*Action item*
When you reach the records below, output every one exactly as written but leave out any pictures.

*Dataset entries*
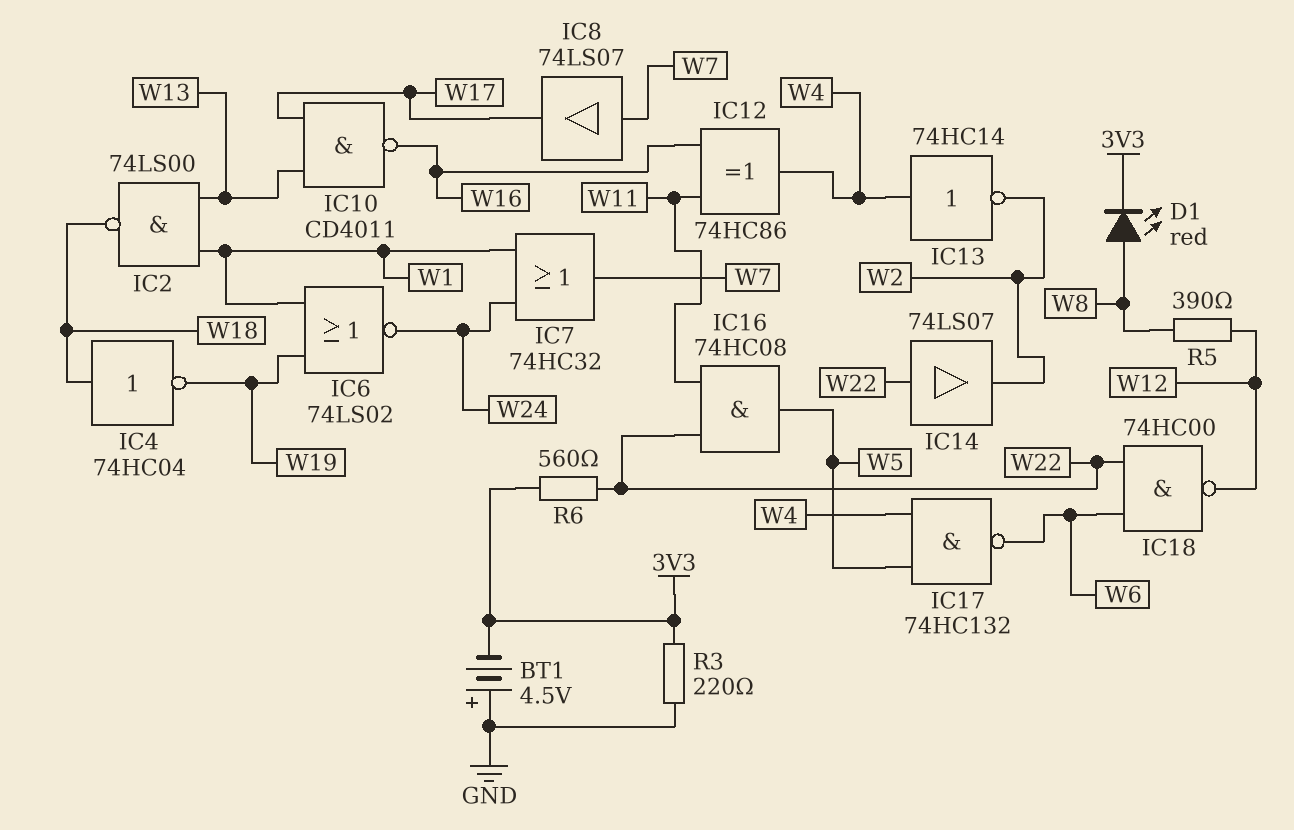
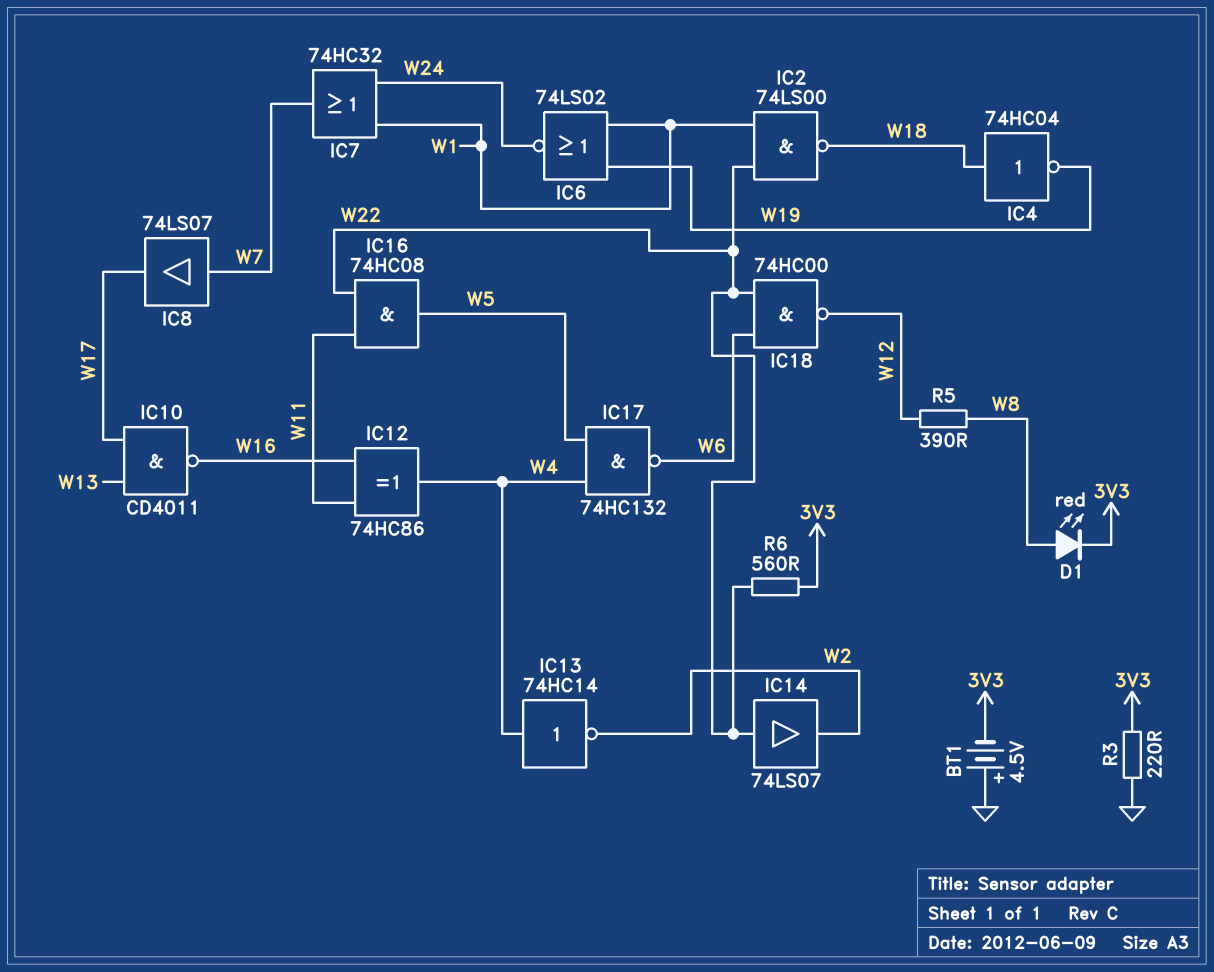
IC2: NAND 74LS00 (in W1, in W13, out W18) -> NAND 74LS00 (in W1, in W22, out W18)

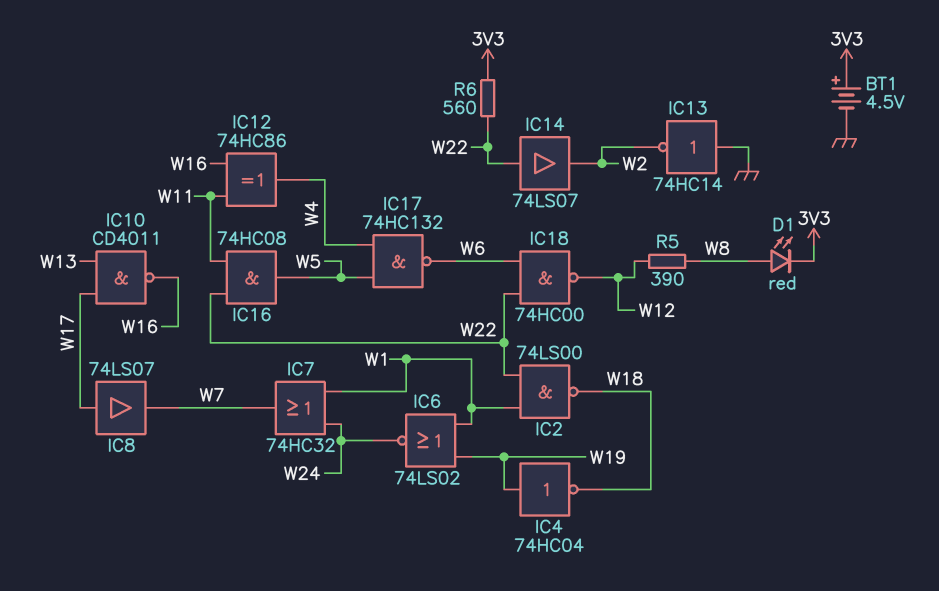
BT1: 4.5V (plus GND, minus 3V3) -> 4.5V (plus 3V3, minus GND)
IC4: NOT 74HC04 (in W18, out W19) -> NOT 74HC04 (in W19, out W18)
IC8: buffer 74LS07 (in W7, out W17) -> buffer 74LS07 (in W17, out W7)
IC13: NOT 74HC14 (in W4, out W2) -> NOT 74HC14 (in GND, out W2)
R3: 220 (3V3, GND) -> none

*Response*
IC2: NAND 74LS00 (in W1, in W13, out W18) -> NAND 74LS00 (in W1, in W22, out W18)

BT1: 4.5V (plus GND, minus 3V3) -> 4.5V (plus 3V3, minus GND)
IC4: NOT 74HC04 (in W18, out W19) -> NOT 74HC04 (in W19, out W18)
IC8: buffer 74LS07 (in W7, out W17) -> buffer 74LS07 (in W17, out W7)
IC13: NOT 74HC14 (in W4, out W2) -> NOT 74HC14 (in GND, out W2)
R3: 220 (3V3, GND) -> none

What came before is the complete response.